• [Exercise directions] The answer should be one number: how many lines in the records below contain the word "none".

• [Material provided]
# # # # # # #

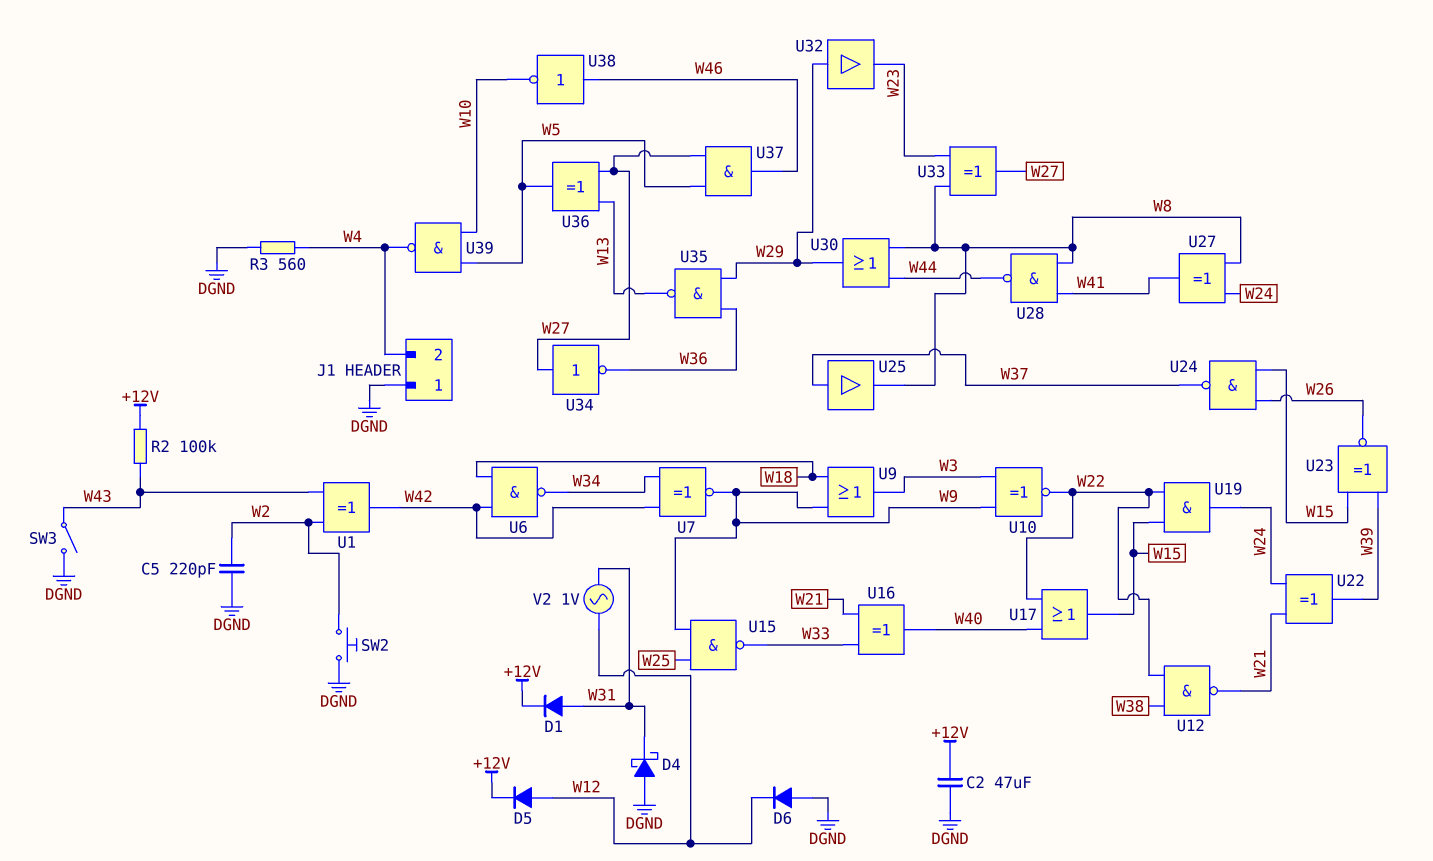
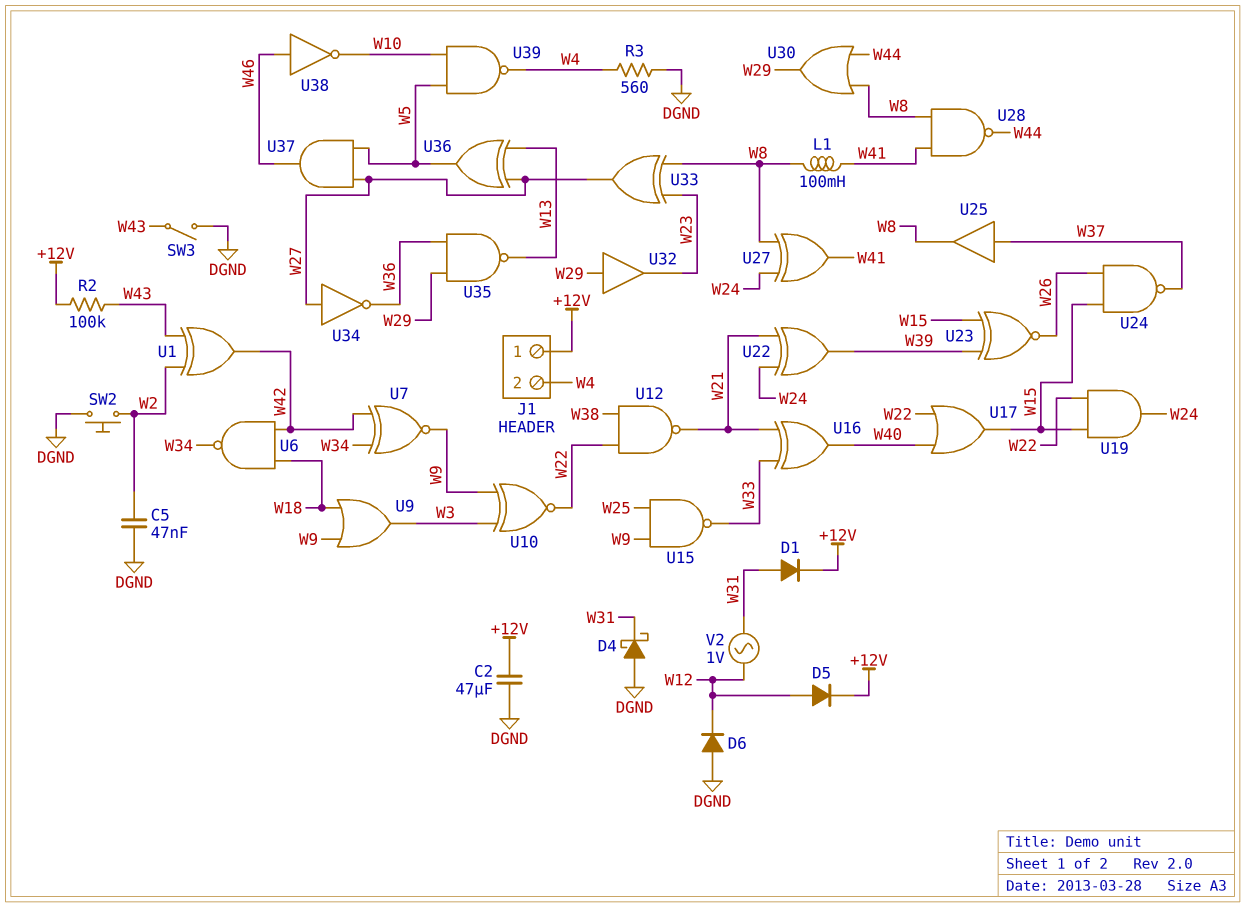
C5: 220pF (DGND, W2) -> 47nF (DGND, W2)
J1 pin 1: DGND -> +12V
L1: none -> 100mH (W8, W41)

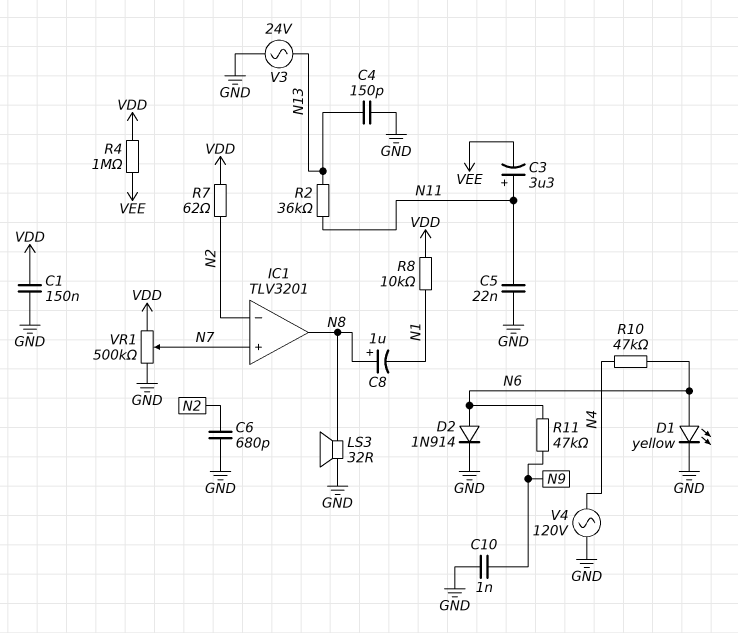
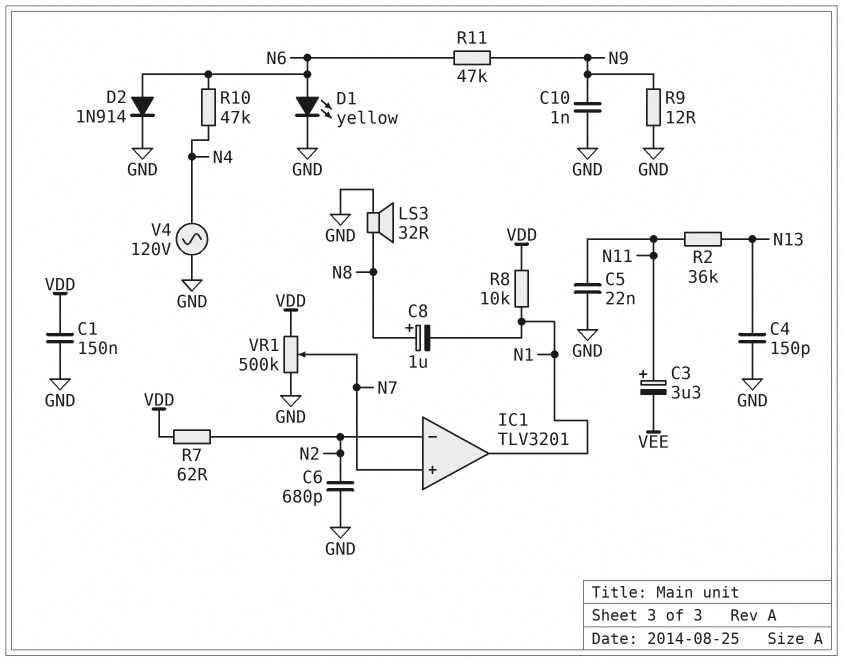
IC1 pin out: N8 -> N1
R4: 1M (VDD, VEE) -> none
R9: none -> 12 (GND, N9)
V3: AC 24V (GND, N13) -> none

# # # # # # #

• [Solution to this problem] 4